(Supplied data)
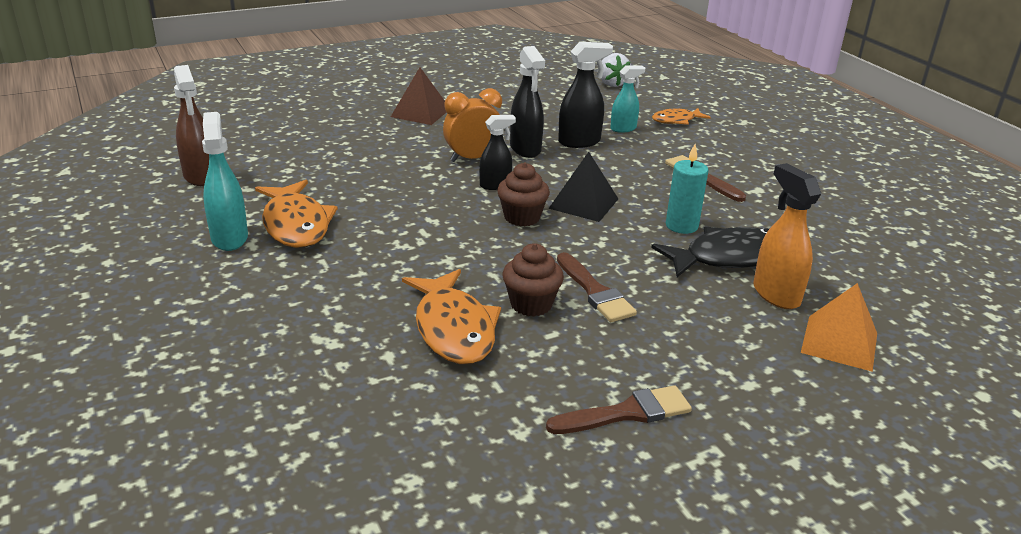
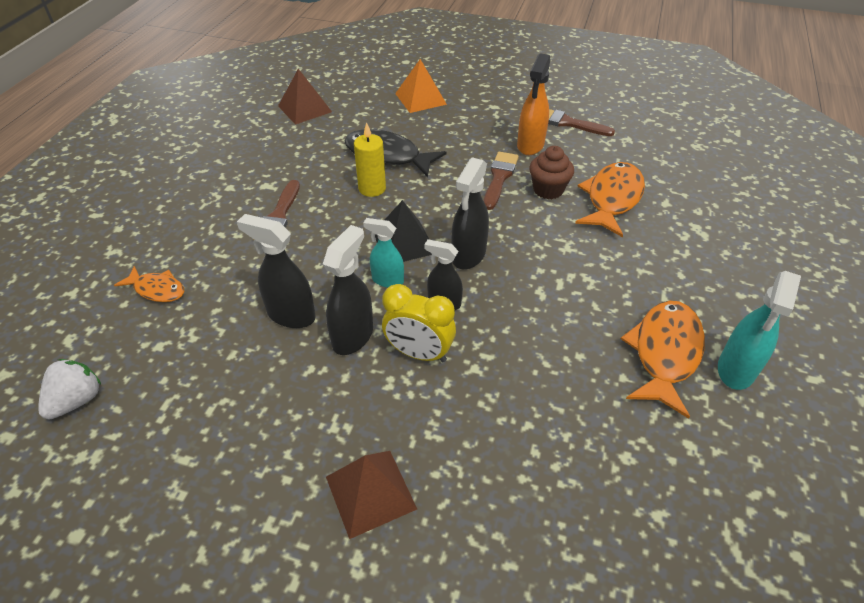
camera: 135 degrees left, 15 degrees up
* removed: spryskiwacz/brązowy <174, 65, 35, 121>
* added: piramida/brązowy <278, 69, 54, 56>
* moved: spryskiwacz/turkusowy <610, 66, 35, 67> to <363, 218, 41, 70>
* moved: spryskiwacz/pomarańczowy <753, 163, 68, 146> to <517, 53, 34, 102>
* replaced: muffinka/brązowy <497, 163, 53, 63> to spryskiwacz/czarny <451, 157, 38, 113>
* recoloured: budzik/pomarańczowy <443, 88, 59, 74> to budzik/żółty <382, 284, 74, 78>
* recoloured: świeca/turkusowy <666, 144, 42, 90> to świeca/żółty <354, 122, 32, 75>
(End Supplied data)
## Activity
Since only the number is needed, state how many lines of the listing contain the word "brązowy".

## Your solution
3